__WHAT YOU ARE ASKED TO DO__
Exactly as written, transcribe the lines that run from the one containing "Mask anything matching" to the end of the records below.

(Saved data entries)
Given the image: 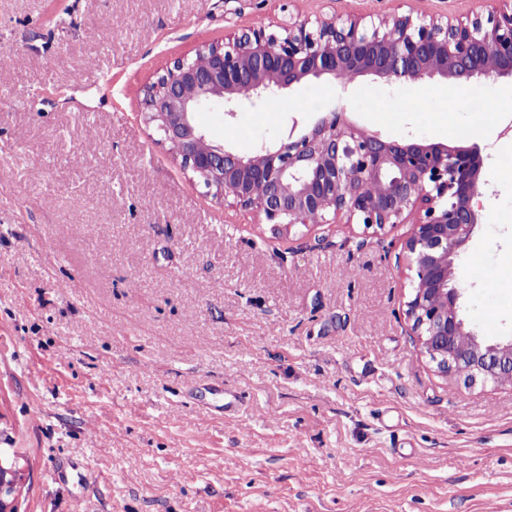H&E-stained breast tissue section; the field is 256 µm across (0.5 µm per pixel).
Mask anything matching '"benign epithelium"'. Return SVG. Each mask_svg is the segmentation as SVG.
Listing matches in <instances>:
<instances>
[{"label": "benign epithelium", "mask_w": 512, "mask_h": 512, "mask_svg": "<svg viewBox=\"0 0 512 512\" xmlns=\"http://www.w3.org/2000/svg\"><path fill=\"white\" fill-rule=\"evenodd\" d=\"M500 2L487 16L466 21L336 14L295 22L279 35L263 28L235 32L167 70L147 87L145 106L147 122L214 198L230 197L281 231L308 225L312 214L367 229L413 218L405 315L423 352L442 374L464 367L470 380L512 385V337L486 340L459 312L455 262L479 224L477 148L400 143L337 108L304 133L294 123L280 142L241 154L211 140L196 122L205 107L233 117L312 79L372 76L418 87L512 77V0ZM8 490L17 491V471L0 464V512H16Z\"/></svg>", "instance_id": "obj_1"}]
</instances>
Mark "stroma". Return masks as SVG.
I'll list each match as a JSON object with an SVG mask.
<instances>
[{"instance_id":"stroma-1","label":"stroma","mask_w":512,"mask_h":512,"mask_svg":"<svg viewBox=\"0 0 512 512\" xmlns=\"http://www.w3.org/2000/svg\"><path fill=\"white\" fill-rule=\"evenodd\" d=\"M488 7L0 0V448L22 473L17 512H512V387L421 353L403 313L411 225L276 232L213 198L143 120L147 86L241 28ZM453 88L428 82L415 110L401 83L321 80L197 122L248 153L343 107L392 140L477 146L460 308L510 337L512 79L474 80L451 111Z\"/></svg>"}]
</instances>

__RESPONSE TO THE TASK__
Mask anything matching '"benign epithelium"'. Return SVG. Each mask_svg is the segmentation as SVG.
Listing matches in <instances>:
<instances>
[{"label": "benign epithelium", "mask_w": 512, "mask_h": 512, "mask_svg": "<svg viewBox=\"0 0 512 512\" xmlns=\"http://www.w3.org/2000/svg\"><path fill=\"white\" fill-rule=\"evenodd\" d=\"M500 2L487 16L466 21L336 14L295 22L279 35L263 28L235 32L167 70L147 87L145 106L147 122L214 198L230 197L281 231L308 225L312 214L367 229L413 218L405 315L423 352L442 374L464 367L470 380L512 385V337L486 340L459 312L455 262L479 224L477 148L400 143L337 108L304 133L294 123L280 142L241 154L211 140L196 122L205 107L233 117L312 79L372 76L418 87L512 77V0ZM8 490L17 491V471L0 464V512H16Z\"/></svg>", "instance_id": "obj_1"}]
</instances>
Mark "stroma". Return masks as SVG.
I'll list each match as a JSON object with an SVG mask.
<instances>
[{"instance_id":"stroma-1","label":"stroma","mask_w":512,"mask_h":512,"mask_svg":"<svg viewBox=\"0 0 512 512\" xmlns=\"http://www.w3.org/2000/svg\"><path fill=\"white\" fill-rule=\"evenodd\" d=\"M488 7L0 0V448L22 473L17 512H512V387L421 353L403 313L411 225L276 232L213 198L143 120L147 86L241 28ZM453 88L428 82L415 110L401 83L321 80L197 122L248 153L343 107L392 140L477 146L460 308L510 337L512 79L474 80L451 111Z\"/></svg>"}]
</instances>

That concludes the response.